Written request = Reproduce the opening lines of the records exactly, up to and including the line in which "Answer in <instances>...</instances>." occurs.

Records shown =
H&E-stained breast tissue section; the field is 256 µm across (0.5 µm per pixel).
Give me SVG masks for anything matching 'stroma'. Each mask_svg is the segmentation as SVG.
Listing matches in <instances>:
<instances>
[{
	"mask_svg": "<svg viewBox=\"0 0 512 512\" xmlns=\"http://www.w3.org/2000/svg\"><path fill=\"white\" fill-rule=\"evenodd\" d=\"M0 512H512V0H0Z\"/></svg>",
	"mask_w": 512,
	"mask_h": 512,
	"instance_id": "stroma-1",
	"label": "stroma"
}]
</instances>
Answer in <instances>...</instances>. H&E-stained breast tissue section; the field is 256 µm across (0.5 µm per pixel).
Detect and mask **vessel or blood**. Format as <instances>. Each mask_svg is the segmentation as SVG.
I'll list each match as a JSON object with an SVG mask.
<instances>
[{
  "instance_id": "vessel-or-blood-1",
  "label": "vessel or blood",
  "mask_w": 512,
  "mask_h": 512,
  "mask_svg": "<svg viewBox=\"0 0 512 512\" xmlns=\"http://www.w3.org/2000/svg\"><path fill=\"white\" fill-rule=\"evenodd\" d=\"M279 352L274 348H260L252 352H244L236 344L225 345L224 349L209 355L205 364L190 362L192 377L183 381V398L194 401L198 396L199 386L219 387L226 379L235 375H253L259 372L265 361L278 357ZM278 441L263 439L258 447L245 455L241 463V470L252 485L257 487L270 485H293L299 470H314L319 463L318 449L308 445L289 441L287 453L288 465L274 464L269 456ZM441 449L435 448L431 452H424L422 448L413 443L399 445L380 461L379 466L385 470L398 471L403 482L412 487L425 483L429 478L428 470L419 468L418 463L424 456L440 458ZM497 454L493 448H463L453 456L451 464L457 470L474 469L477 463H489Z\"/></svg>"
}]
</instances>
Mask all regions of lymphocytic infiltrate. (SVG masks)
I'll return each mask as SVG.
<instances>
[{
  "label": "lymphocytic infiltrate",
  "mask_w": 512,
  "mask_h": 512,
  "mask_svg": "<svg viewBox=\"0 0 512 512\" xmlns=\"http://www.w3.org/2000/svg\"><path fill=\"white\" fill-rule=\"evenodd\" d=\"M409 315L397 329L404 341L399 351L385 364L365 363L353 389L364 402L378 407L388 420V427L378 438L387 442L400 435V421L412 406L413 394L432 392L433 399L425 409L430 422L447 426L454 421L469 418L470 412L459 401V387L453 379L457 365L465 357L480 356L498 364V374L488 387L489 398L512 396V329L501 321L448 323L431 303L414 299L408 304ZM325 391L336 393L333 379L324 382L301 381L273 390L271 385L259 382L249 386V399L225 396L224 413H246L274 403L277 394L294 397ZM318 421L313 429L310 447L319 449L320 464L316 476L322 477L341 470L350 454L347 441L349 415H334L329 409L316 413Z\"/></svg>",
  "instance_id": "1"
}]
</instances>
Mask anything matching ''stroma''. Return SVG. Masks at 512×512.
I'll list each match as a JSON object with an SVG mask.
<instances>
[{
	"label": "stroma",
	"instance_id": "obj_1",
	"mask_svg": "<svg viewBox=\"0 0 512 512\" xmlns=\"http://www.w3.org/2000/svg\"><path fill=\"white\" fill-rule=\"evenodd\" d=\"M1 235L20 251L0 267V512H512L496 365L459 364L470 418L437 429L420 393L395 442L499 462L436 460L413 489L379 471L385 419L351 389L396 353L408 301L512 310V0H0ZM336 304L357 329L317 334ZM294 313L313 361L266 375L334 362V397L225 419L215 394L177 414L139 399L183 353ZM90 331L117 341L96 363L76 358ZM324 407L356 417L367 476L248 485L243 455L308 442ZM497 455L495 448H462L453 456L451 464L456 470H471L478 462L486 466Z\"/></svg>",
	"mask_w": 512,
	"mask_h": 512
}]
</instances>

Worked answer =
H&E-stained breast tissue section; the field is 256 µm across (0.5 µm per pixel).
Give me SVG masks for anything matching 'stroma'. Each mask_svg is the segmentation as SVG.
Listing matches in <instances>:
<instances>
[{
	"mask_svg": "<svg viewBox=\"0 0 512 512\" xmlns=\"http://www.w3.org/2000/svg\"><path fill=\"white\" fill-rule=\"evenodd\" d=\"M0 512H512V0H0Z\"/></svg>",
	"mask_w": 512,
	"mask_h": 512,
	"instance_id": "stroma-1",
	"label": "stroma"
}]
</instances>
Answer in <instances>...</instances>. H&E-stained breast tissue section; the field is 256 µm across (0.5 µm per pixel).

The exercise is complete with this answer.